INSTRUCTIONS TO FOLLOW.
Repeat exactly, please, the opening lines of the data below, through and including the line where "green capsule: [629,166,717,218]" sits.

====== EXTRACTED MATERIAL

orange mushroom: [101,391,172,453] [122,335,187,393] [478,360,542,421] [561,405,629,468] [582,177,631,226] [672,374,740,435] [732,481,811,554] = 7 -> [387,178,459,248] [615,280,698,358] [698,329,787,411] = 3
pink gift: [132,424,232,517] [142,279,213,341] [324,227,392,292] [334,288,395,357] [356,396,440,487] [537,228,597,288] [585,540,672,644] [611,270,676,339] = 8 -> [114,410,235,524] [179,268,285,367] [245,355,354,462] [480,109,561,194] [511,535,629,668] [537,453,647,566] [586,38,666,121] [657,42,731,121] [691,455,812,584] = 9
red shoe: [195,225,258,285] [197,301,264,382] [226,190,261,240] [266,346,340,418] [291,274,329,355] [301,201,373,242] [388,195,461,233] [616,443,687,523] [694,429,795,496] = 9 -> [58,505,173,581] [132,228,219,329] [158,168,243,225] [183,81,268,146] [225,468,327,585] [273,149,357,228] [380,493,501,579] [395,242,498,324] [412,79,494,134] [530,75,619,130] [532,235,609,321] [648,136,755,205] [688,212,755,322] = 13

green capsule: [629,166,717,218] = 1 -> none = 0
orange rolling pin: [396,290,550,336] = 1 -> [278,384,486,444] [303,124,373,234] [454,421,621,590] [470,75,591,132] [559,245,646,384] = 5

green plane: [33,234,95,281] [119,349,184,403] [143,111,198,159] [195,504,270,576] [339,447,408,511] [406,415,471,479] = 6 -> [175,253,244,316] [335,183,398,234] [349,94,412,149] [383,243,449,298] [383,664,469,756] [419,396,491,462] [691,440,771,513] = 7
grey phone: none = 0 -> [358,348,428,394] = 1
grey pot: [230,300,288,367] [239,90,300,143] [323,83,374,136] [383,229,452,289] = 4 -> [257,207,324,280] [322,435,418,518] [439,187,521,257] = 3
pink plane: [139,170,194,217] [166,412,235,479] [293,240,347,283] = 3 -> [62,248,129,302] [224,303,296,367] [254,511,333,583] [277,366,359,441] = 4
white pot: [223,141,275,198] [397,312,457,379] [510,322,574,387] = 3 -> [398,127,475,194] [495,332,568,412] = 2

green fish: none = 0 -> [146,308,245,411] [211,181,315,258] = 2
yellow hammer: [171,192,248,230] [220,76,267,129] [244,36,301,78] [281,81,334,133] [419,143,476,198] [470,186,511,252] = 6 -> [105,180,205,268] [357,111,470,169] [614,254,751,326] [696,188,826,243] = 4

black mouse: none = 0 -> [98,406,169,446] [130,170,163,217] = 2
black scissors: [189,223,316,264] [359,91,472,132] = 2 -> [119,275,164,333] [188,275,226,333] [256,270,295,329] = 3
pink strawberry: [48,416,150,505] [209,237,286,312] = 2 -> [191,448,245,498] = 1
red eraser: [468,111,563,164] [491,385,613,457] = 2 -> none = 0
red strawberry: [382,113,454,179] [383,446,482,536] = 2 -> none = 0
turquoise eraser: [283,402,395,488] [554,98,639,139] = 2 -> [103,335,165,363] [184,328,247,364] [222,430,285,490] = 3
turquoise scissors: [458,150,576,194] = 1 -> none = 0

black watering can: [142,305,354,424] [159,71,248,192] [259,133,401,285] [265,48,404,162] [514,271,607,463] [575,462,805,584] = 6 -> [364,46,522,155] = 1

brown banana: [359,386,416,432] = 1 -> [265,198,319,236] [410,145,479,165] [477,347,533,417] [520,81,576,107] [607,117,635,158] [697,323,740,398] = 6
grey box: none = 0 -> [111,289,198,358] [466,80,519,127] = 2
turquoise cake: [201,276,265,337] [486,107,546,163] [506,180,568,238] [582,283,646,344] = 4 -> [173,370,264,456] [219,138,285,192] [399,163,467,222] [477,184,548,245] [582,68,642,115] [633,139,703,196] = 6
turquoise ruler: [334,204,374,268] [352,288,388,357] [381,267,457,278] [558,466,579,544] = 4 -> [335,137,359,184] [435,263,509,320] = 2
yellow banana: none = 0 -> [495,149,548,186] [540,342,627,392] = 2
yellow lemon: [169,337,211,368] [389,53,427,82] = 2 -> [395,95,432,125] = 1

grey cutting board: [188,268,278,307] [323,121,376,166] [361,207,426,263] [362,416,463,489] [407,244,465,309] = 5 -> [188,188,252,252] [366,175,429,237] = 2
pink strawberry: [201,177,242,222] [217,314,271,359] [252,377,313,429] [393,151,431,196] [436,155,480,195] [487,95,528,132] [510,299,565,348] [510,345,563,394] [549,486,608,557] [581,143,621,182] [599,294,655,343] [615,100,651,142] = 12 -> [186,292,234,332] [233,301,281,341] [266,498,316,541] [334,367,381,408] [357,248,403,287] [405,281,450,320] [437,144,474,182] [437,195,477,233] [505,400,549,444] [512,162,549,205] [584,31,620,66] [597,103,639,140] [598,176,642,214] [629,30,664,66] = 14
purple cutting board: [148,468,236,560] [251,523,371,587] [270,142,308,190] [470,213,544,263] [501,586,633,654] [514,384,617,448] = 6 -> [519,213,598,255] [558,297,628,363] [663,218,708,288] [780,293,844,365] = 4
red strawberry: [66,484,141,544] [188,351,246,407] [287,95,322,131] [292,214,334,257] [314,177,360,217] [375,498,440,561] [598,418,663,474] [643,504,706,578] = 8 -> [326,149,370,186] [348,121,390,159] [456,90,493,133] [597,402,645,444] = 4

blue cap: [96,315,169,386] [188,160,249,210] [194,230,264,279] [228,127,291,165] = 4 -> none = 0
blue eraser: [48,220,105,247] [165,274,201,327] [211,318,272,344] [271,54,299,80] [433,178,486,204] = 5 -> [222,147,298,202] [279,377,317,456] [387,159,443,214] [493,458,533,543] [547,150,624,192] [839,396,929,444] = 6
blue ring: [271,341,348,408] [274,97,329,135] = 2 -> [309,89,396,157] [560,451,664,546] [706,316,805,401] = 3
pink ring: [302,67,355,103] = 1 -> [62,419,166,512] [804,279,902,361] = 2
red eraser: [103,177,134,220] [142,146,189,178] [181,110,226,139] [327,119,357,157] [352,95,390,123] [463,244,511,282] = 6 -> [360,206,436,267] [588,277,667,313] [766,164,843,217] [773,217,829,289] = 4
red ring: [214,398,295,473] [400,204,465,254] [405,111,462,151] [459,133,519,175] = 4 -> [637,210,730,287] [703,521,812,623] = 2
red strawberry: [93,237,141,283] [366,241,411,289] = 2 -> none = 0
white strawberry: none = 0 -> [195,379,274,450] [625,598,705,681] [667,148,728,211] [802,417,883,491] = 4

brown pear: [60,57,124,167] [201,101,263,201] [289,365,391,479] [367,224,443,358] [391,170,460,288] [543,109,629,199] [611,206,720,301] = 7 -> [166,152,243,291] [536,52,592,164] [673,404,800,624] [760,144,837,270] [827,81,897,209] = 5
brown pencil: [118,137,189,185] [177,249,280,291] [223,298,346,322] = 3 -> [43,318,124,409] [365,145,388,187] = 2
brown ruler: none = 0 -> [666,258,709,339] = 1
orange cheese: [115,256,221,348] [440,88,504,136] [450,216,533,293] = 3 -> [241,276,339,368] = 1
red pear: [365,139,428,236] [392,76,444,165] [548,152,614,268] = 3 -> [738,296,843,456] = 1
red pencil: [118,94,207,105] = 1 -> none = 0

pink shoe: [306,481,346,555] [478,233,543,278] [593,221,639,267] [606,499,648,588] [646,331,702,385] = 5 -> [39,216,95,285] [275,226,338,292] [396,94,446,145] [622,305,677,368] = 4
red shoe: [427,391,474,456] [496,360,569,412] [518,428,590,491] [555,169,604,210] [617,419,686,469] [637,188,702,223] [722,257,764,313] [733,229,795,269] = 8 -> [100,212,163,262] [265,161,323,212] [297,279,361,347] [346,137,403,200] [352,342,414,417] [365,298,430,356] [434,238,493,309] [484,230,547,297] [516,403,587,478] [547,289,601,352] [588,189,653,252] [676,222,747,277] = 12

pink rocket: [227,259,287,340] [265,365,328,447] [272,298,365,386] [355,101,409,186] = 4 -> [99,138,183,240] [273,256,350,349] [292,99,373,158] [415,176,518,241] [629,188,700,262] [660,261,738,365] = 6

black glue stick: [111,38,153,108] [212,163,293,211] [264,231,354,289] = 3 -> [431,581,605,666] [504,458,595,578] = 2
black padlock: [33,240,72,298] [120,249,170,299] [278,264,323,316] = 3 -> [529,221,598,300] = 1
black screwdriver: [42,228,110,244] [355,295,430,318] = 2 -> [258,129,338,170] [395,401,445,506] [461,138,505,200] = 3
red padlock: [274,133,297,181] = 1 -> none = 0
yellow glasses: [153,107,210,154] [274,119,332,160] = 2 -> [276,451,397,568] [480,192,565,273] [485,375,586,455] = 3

============

OUTPUT OF THE TASK.
orange mushroom: [101,391,172,453] [122,335,187,393] [478,360,542,421] [561,405,629,468] [582,177,631,226] [672,374,740,435] [732,481,811,554] = 7 -> [387,178,459,248] [615,280,698,358] [698,329,787,411] = 3
pink gift: [132,424,232,517] [142,279,213,341] [324,227,392,292] [334,288,395,357] [356,396,440,487] [537,228,597,288] [585,540,672,644] [611,270,676,339] = 8 -> [114,410,235,524] [179,268,285,367] [245,355,354,462] [480,109,561,194] [511,535,629,668] [537,453,647,566] [586,38,666,121] [657,42,731,121] [691,455,812,584] = 9
red shoe: [195,225,258,285] [197,301,264,382] [226,190,261,240] [266,346,340,418] [291,274,329,355] [301,201,373,242] [388,195,461,233] [616,443,687,523] [694,429,795,496] = 9 -> [58,505,173,581] [132,228,219,329] [158,168,243,225] [183,81,268,146] [225,468,327,585] [273,149,357,228] [380,493,501,579] [395,242,498,324] [412,79,494,134] [530,75,619,130] [532,235,609,321] [648,136,755,205] [688,212,755,322] = 13

green capsule: [629,166,717,218] = 1 -> none = 0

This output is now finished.